**Dataset content:**
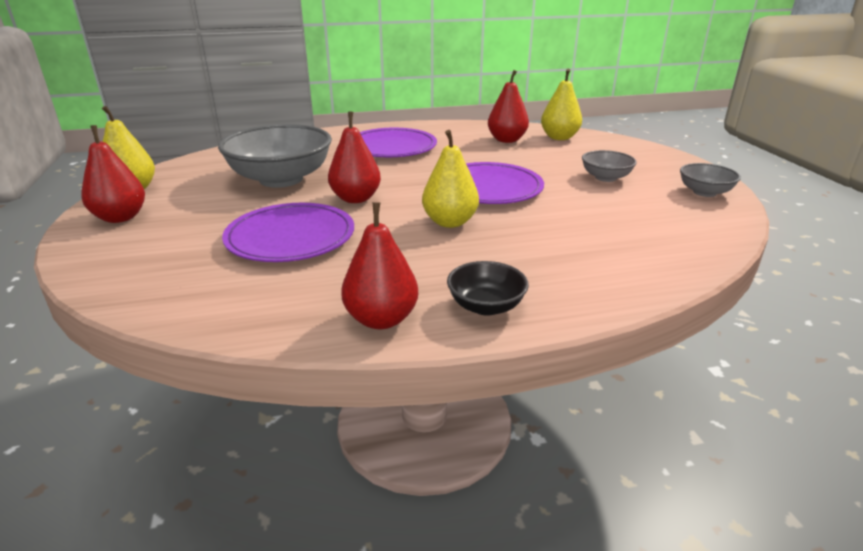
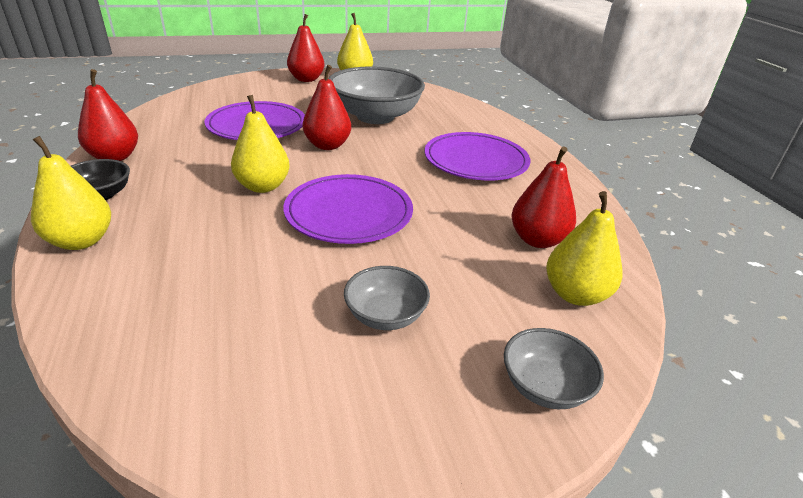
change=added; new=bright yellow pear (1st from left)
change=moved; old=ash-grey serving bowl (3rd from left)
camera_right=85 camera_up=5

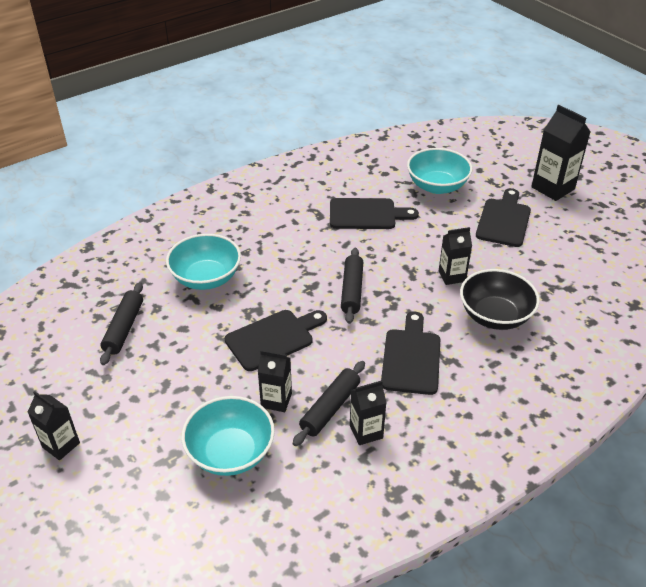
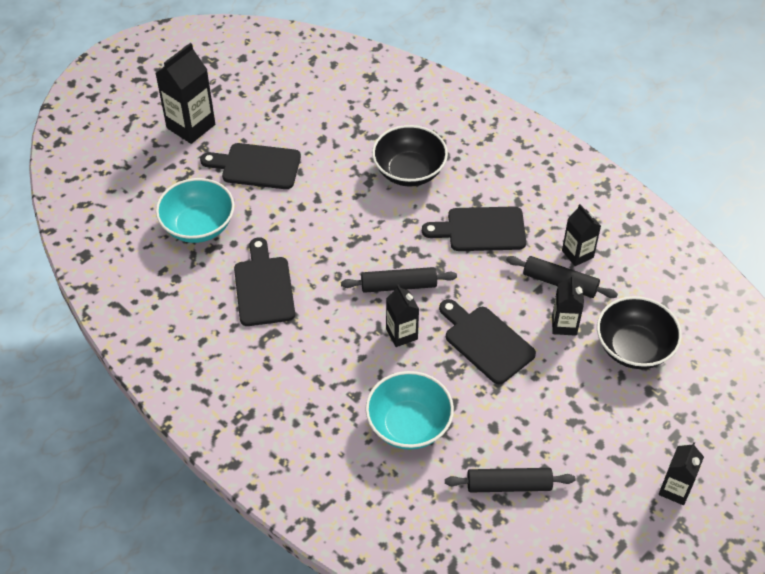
change=moved; old=black juice carton (4th from left in the first image); new=black juice carton (2nd from left)
change=recoloured; old=turquoise serving bowl (2nd from left); new=black serving bowl (2nd from left)
camera_right=-100 camera_up=10

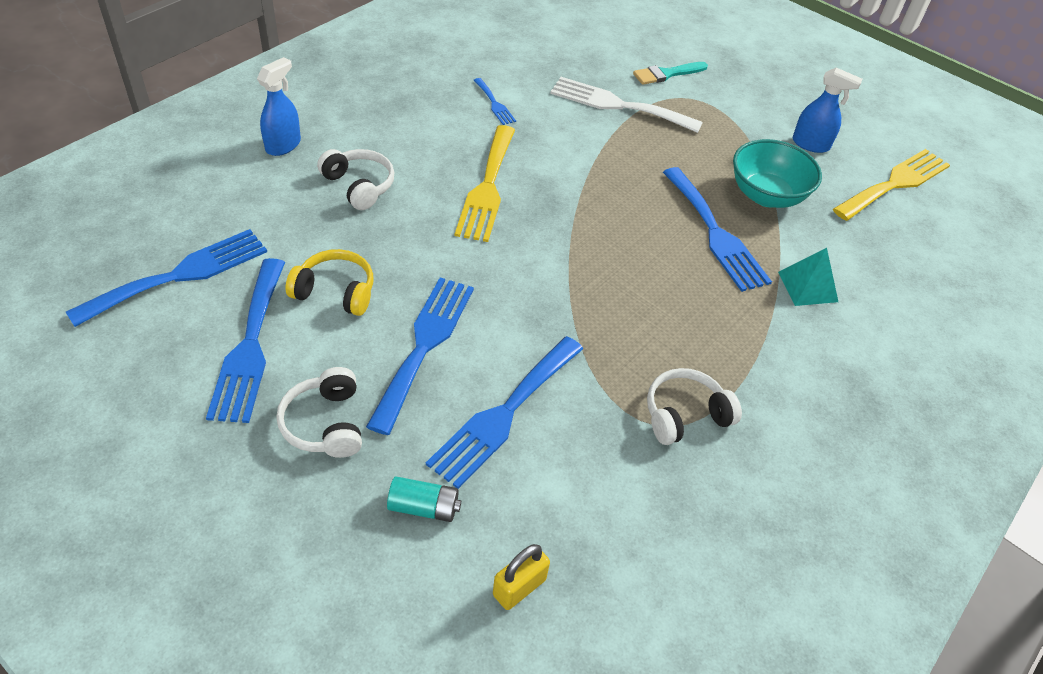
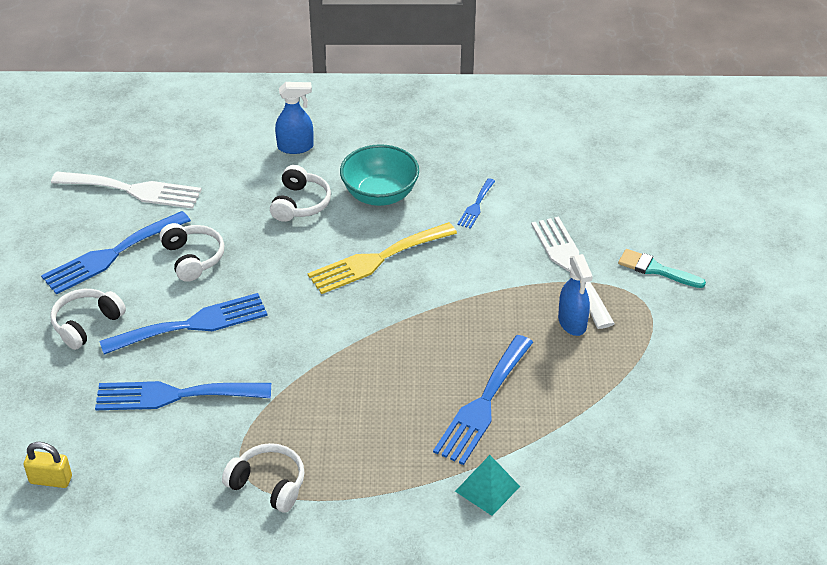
change=recoloured; old=royal blue fork (1st from left); new=white fork (1st from left)
change=recoloured; old=bright yellow headset; new=white headset (2nd from left)
change=moved; old=turquoise serving bowl
change=moved; old=royal blue spray cleaner (2nd from left)
change=removed; old=turquoise battery
change=removed; old=bright yellow fork (2nd from left)
camera_right=55 camera_up=-5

**Task brief:** Every line of the data above that includes "removed" should be listed.

**Answer:**
change=removed; old=turquoise battery
change=removed; old=bright yellow fork (2nd from left)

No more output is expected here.